= Beginning of Section =

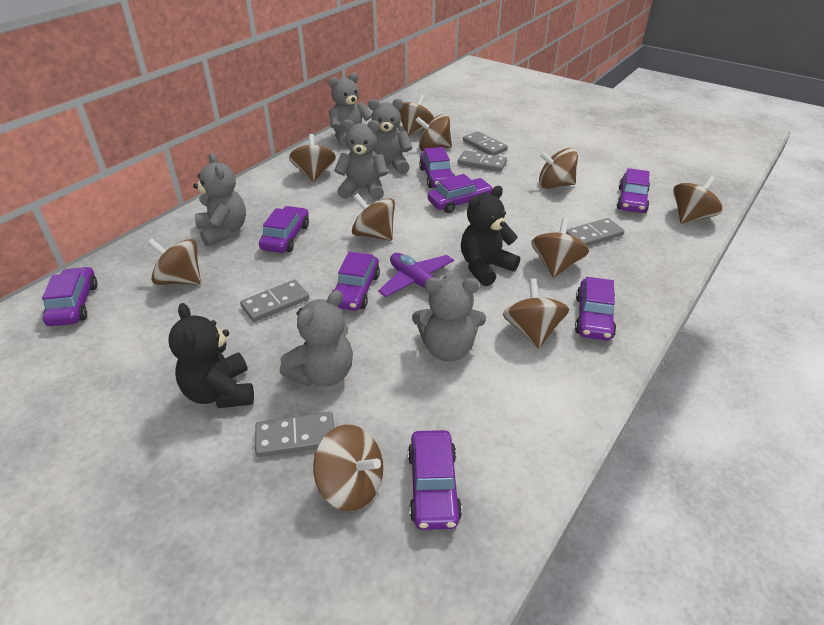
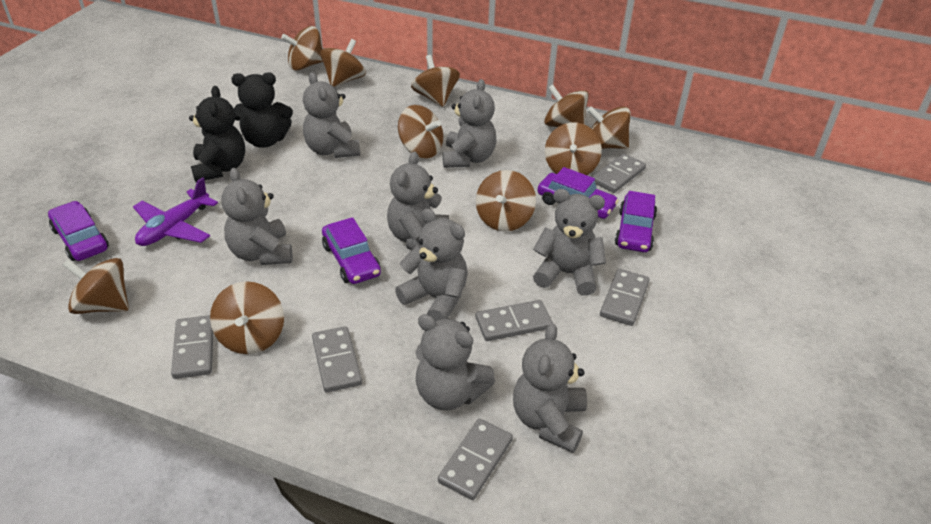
grey domino: 5 -> 6
grey teddy bear: 6 -> 8
purple car: 8 -> 4

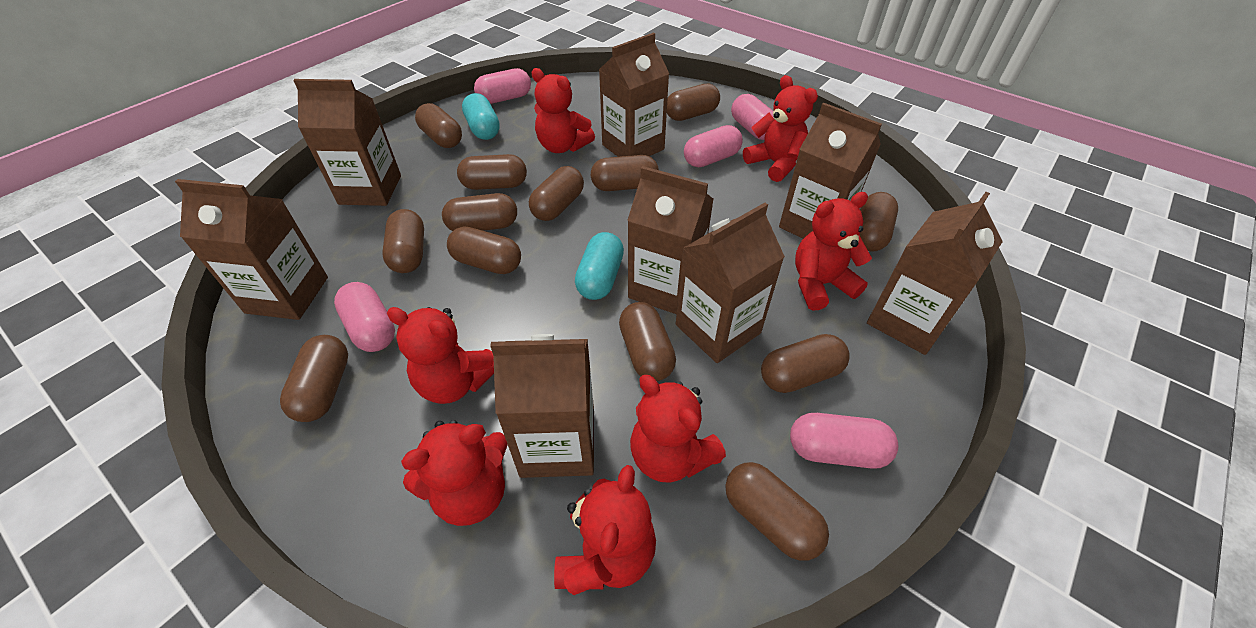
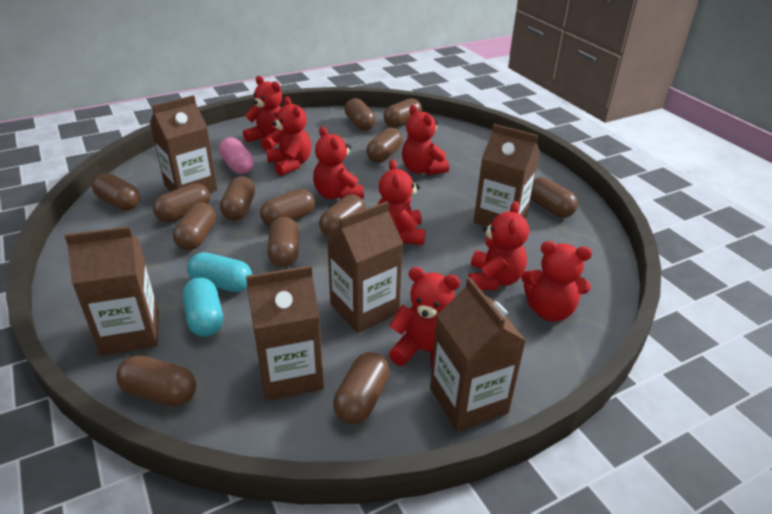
brown carton: 8 -> 6
pink capsule: 5 -> 1
red teddy bear: 7 -> 8

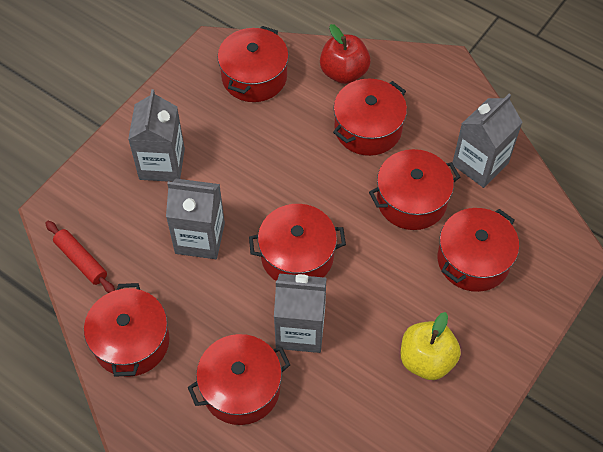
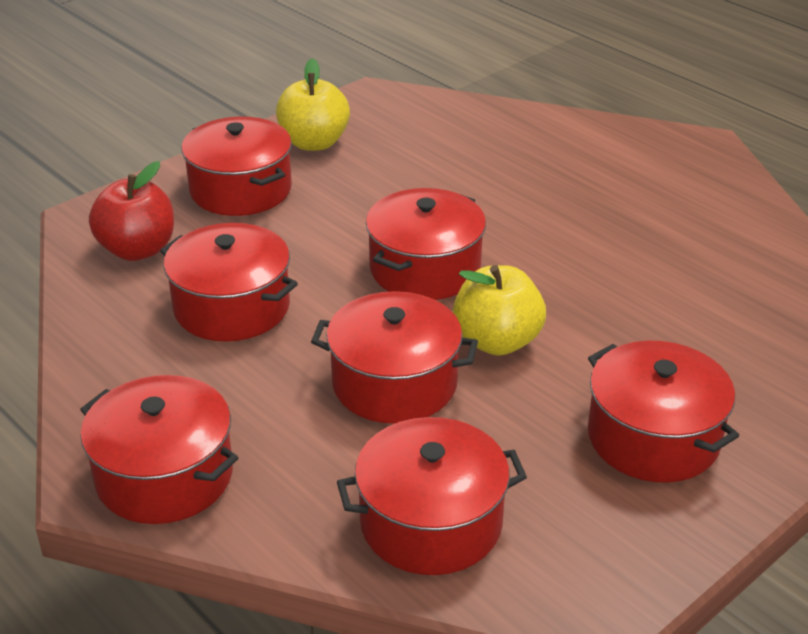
grey carton: 4 -> 0
red rolling pin: 1 -> 0
yellow apple: 1 -> 2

= End of Section =

### [WHAT IS EXPECTED]
Count every line in the listing that holds the word "grey". Report the count and nothing else.

### [REPLY TO THE EXERCISE]
3